▶ **YOUR INSTRUCTIONS**: All of the data below should be printed again exactly, pictures excluded.

++++++

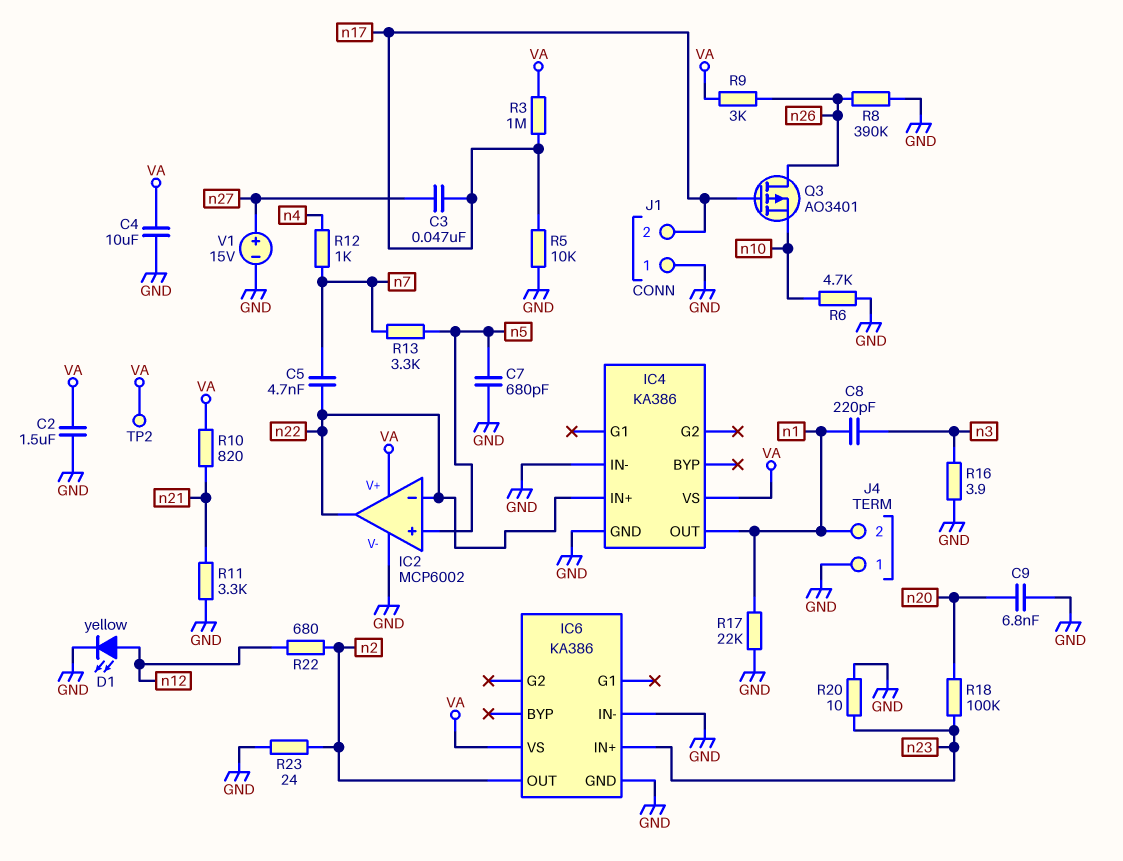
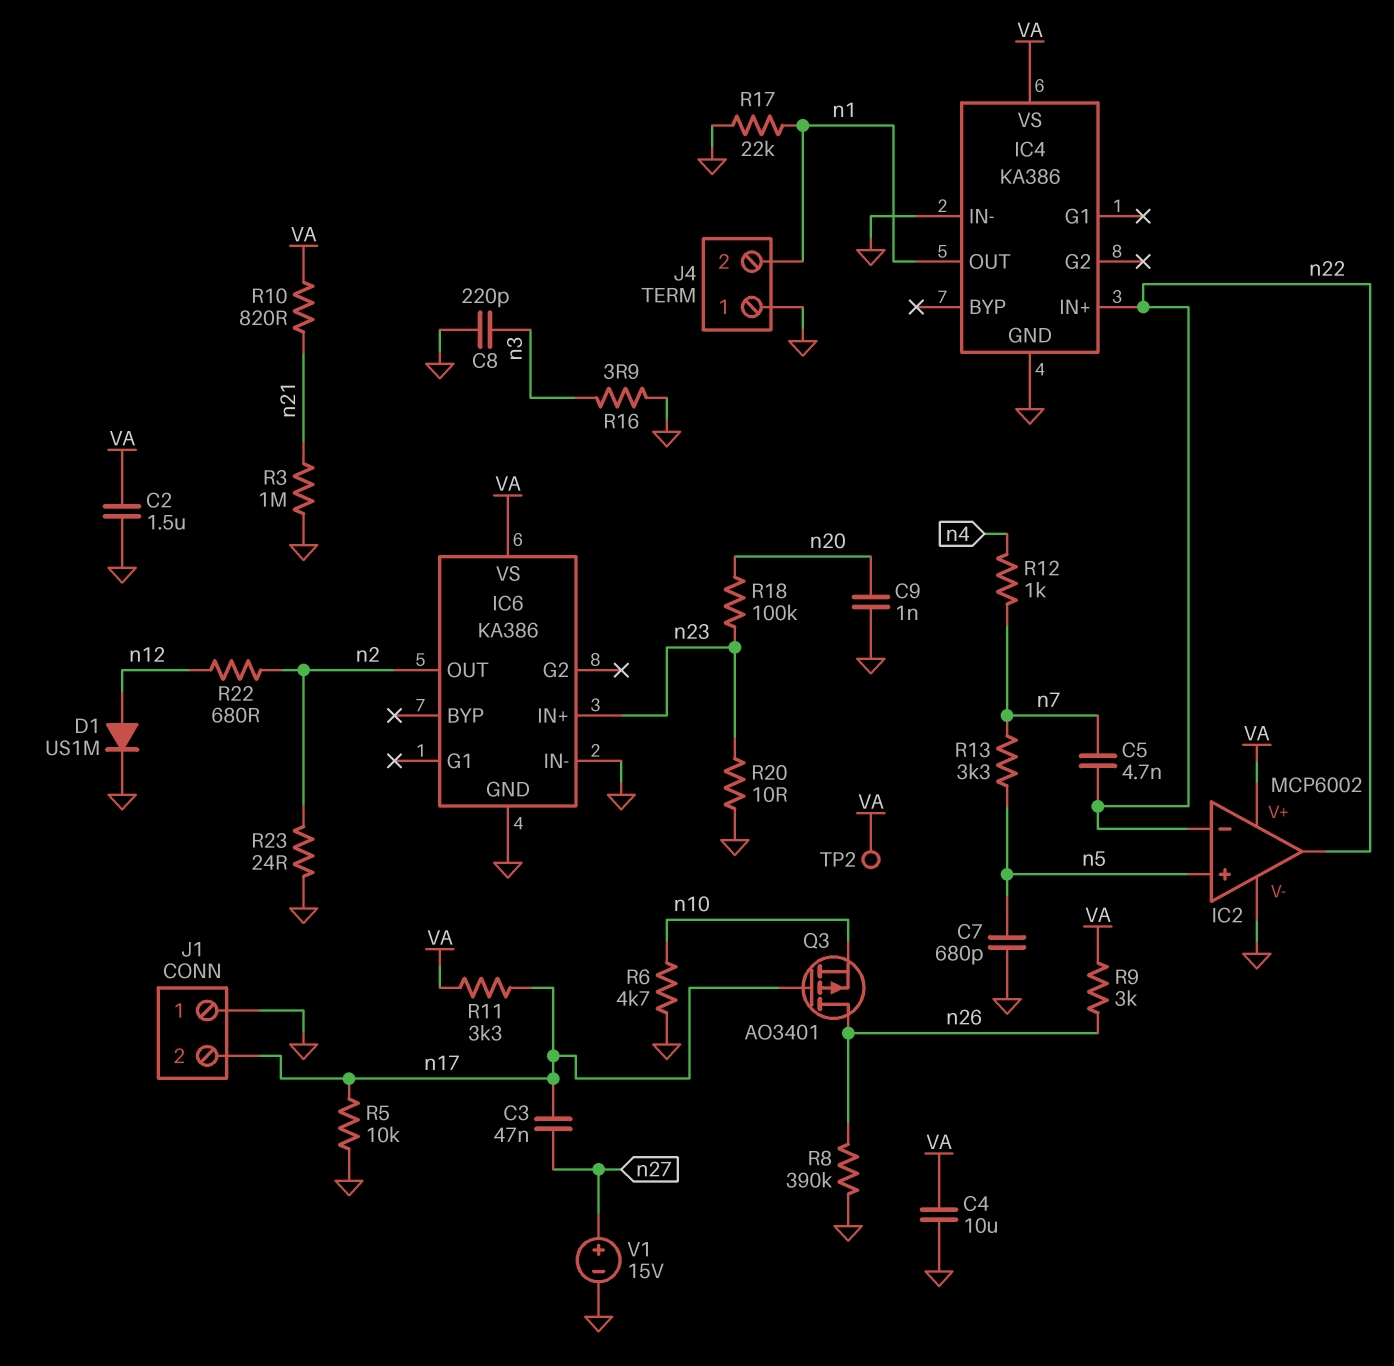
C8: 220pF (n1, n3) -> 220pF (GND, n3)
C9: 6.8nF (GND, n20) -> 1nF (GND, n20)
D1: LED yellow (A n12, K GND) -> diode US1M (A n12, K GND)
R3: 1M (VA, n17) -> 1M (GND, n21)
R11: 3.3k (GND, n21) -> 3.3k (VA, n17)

++++++

▶ **PROBLEM SOLUTION**:
C8: 220pF (n1, n3) -> 220pF (GND, n3)
C9: 6.8nF (GND, n20) -> 1nF (GND, n20)
D1: LED yellow (A n12, K GND) -> diode US1M (A n12, K GND)
R3: 1M (VA, n17) -> 1M (GND, n21)
R11: 3.3k (GND, n21) -> 3.3k (VA, n17)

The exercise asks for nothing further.